_PROBLEM STATEMENT_: Transcribe every line among the items below, from the start of the items through the line that contains "green circle: moved 4 px up", including both ends.

_AVAILABLE DATA_:
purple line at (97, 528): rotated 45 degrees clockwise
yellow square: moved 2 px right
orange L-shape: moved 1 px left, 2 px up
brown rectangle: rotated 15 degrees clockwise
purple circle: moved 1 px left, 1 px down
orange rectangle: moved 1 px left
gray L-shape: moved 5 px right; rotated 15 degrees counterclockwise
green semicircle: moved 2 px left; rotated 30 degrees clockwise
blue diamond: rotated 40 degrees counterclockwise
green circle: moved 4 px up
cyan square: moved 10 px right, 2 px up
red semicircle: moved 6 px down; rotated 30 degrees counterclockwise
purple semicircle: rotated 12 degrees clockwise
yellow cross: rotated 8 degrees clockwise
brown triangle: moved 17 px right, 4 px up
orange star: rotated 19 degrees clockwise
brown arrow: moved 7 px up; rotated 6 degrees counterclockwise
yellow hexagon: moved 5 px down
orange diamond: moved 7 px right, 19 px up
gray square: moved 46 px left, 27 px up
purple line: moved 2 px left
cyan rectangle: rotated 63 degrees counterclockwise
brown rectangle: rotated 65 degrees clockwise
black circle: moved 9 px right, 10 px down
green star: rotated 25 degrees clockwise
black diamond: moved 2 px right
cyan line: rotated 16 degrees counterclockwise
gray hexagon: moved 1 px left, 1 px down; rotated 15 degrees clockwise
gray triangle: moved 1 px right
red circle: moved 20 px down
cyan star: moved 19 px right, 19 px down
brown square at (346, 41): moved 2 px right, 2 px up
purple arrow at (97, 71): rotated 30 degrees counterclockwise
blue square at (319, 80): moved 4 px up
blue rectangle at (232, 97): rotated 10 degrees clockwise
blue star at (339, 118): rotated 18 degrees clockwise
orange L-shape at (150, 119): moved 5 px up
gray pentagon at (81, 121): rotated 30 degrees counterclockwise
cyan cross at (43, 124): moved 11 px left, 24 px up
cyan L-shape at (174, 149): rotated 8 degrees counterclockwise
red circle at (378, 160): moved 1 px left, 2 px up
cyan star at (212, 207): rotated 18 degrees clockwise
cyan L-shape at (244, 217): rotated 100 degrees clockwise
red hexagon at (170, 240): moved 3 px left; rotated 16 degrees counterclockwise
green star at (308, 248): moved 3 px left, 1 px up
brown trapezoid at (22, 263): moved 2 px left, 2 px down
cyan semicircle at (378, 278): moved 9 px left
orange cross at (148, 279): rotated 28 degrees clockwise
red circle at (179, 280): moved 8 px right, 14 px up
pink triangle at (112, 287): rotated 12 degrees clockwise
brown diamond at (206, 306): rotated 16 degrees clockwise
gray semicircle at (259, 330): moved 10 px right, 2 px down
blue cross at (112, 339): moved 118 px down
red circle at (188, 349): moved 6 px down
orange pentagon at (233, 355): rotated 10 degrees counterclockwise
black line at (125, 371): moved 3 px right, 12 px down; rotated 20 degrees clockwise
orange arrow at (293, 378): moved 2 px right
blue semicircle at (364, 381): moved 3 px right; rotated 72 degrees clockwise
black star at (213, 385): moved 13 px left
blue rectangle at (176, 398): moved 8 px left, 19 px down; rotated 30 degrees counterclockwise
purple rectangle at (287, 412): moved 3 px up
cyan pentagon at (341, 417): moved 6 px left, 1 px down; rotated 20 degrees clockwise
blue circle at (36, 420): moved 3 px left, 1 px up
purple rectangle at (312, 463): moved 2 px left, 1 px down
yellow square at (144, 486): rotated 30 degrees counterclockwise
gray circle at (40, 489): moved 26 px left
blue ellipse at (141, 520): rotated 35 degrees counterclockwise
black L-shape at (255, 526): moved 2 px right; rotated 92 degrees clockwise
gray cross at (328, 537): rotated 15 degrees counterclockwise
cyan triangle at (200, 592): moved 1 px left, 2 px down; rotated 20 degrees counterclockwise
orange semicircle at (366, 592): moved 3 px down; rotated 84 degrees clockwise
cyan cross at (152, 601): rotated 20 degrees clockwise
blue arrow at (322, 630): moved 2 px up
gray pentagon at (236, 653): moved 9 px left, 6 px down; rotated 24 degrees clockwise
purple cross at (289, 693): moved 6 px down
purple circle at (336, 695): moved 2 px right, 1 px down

_ANSWER FOR THIS EXERCISE_:
purple line at (97, 528): rotated 45 degrees clockwise
yellow square: moved 2 px right
orange L-shape: moved 1 px left, 2 px up
brown rectangle: rotated 15 degrees clockwise
purple circle: moved 1 px left, 1 px down
orange rectangle: moved 1 px left
gray L-shape: moved 5 px right; rotated 15 degrees counterclockwise
green semicircle: moved 2 px left; rotated 30 degrees clockwise
blue diamond: rotated 40 degrees counterclockwise
green circle: moved 4 px up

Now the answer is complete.